- Opening Delimiter -

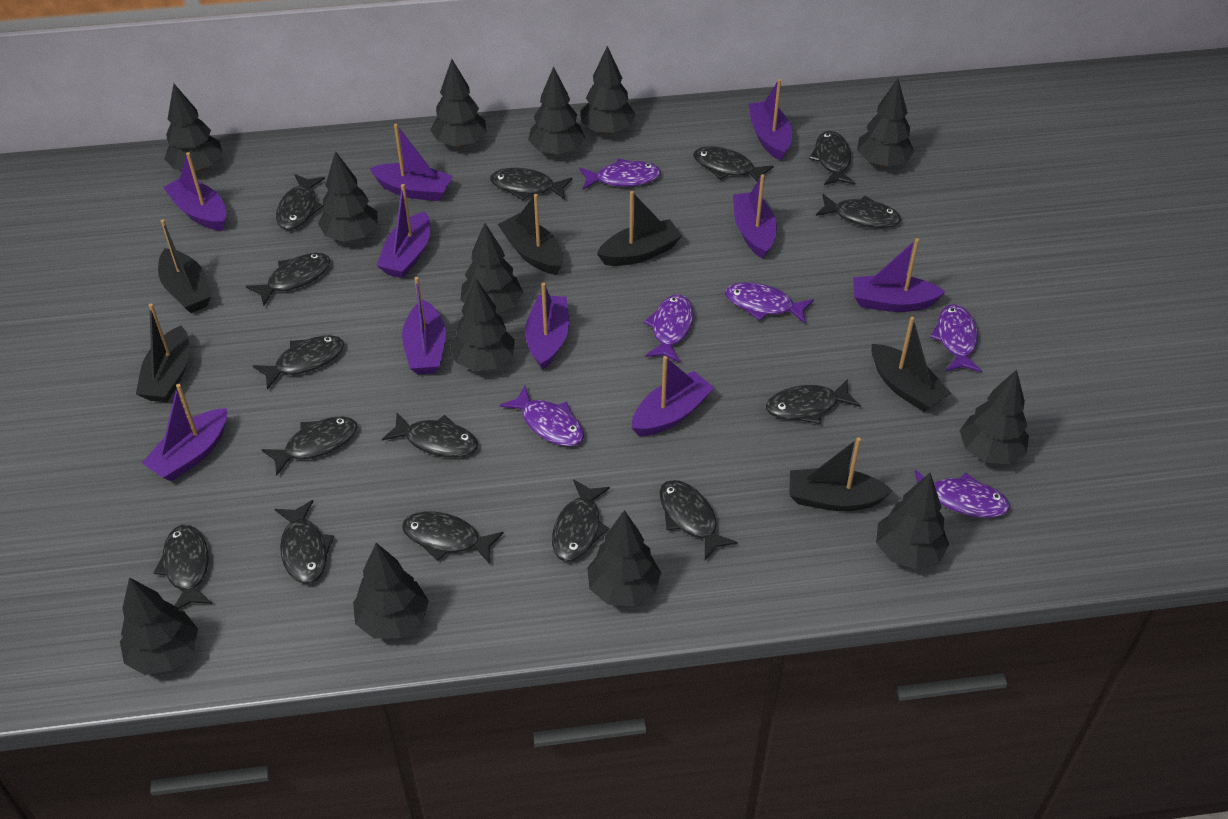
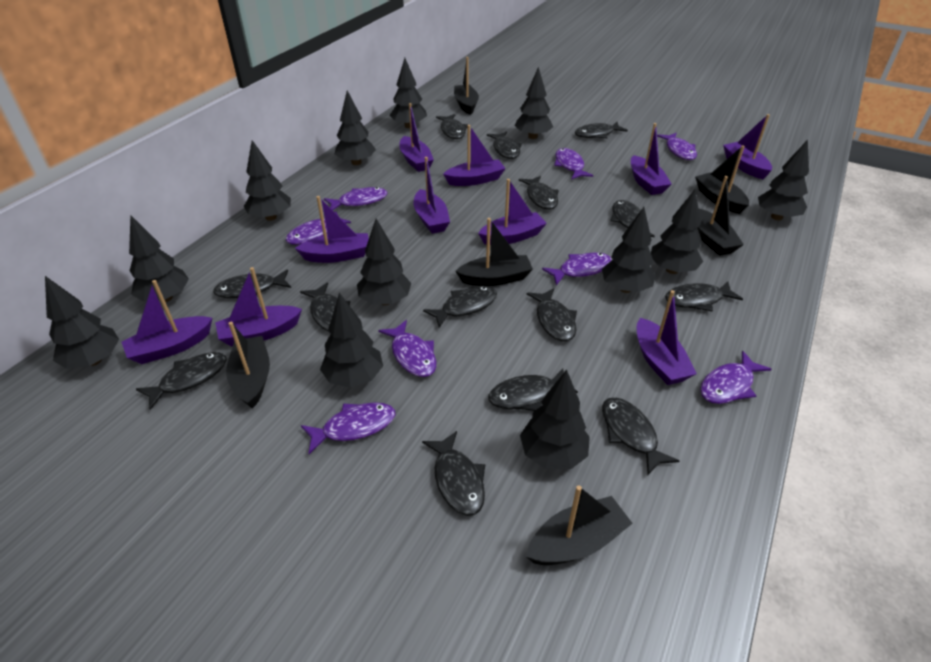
black fish: 15 -> 14
black tree: 13 -> 12
purple fish: 6 -> 8

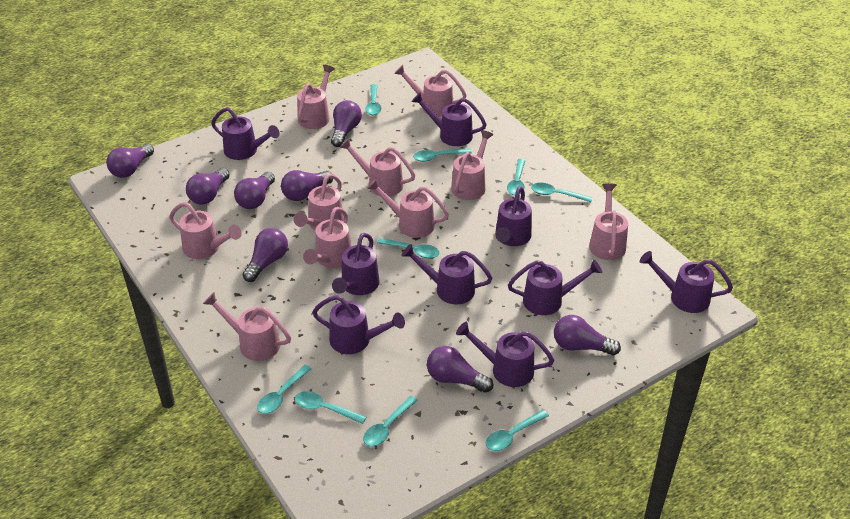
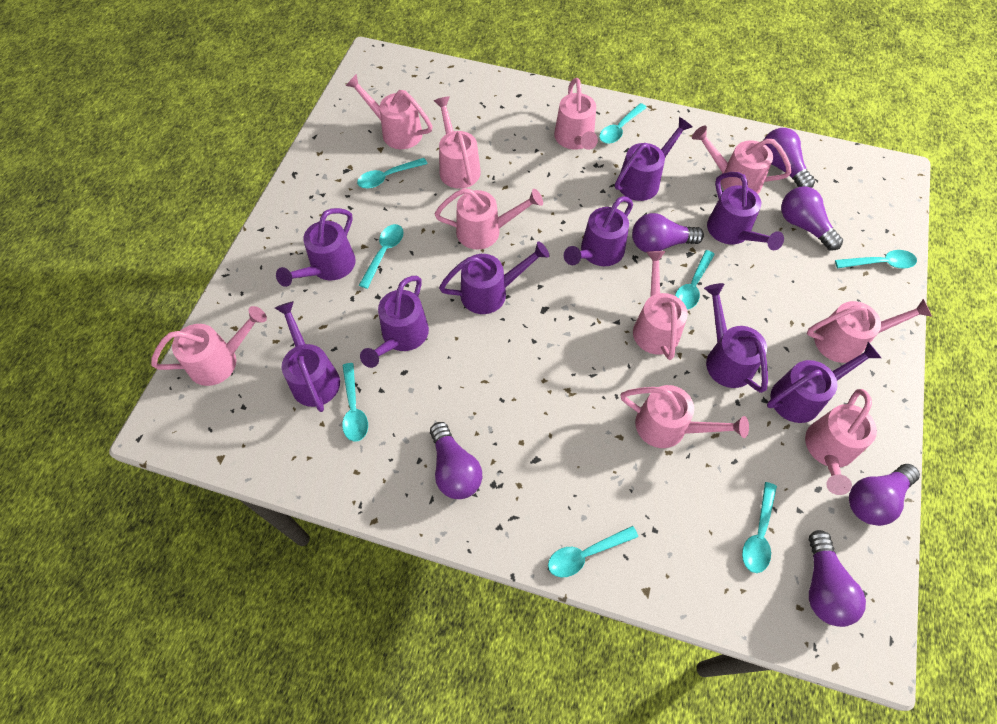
purple light bulb: 8 -> 6
turquoise spoon: 9 -> 8

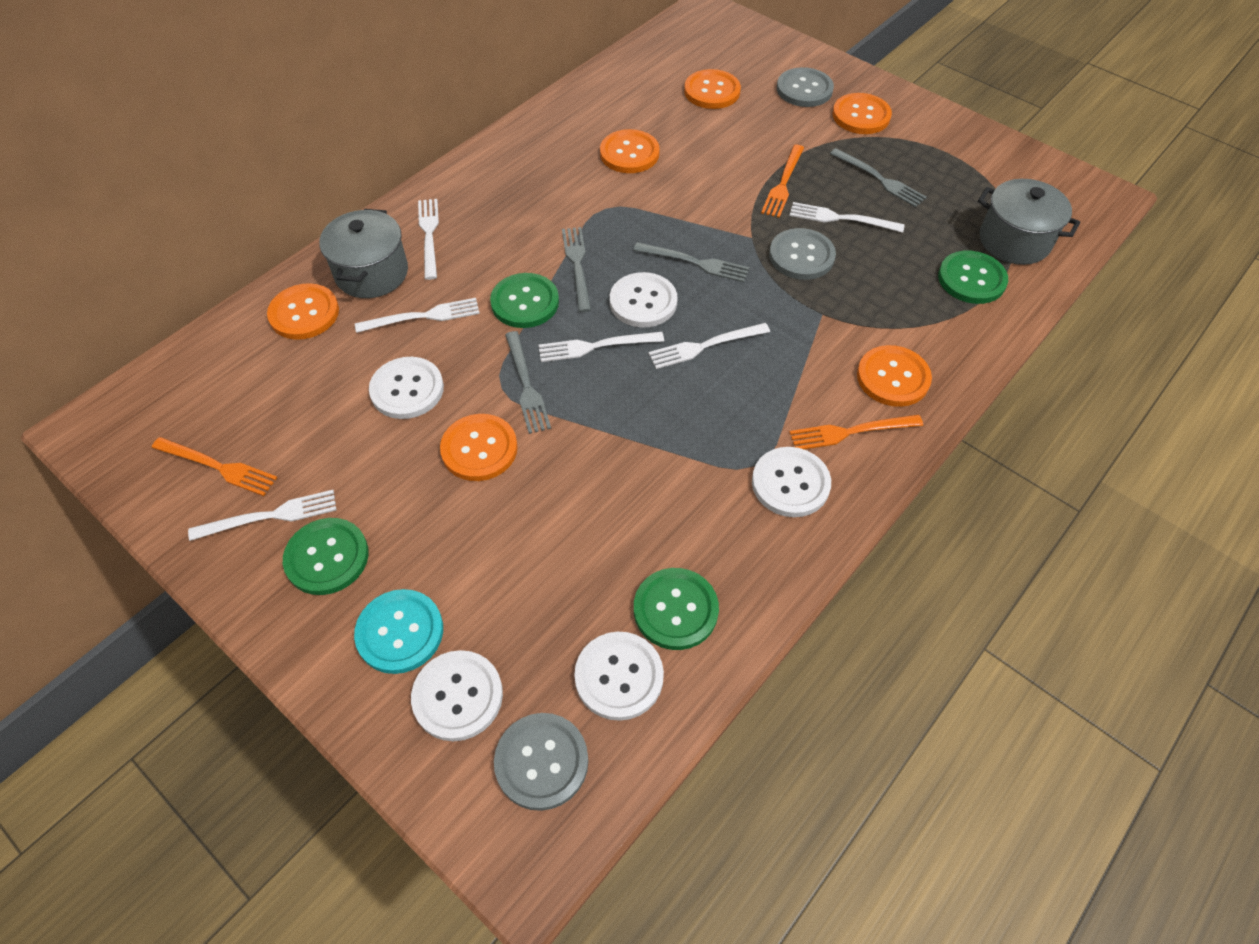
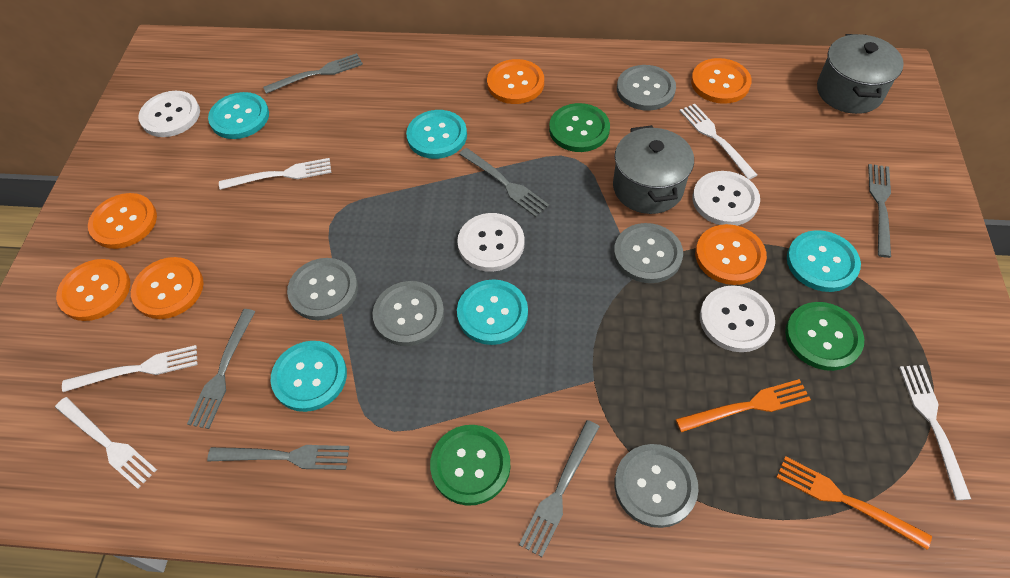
green button: 4 -> 3
grey button: 3 -> 5
grey fork: 4 -> 6
orange fork: 3 -> 2
turquoise button: 1 -> 5
white button: 5 -> 4
white fork: 6 -> 5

- Closing Delimiter -

■ **Exercise details**
Only the pictures stay out; the rest of the entries above must be written out exactly.

■ **Solution to this problem**
black fish: 15 -> 14
black tree: 13 -> 12
purple fish: 6 -> 8

purple light bulb: 8 -> 6
turquoise spoon: 9 -> 8

green button: 4 -> 3
grey button: 3 -> 5
grey fork: 4 -> 6
orange fork: 3 -> 2
turquoise button: 1 -> 5
white button: 5 -> 4
white fork: 6 -> 5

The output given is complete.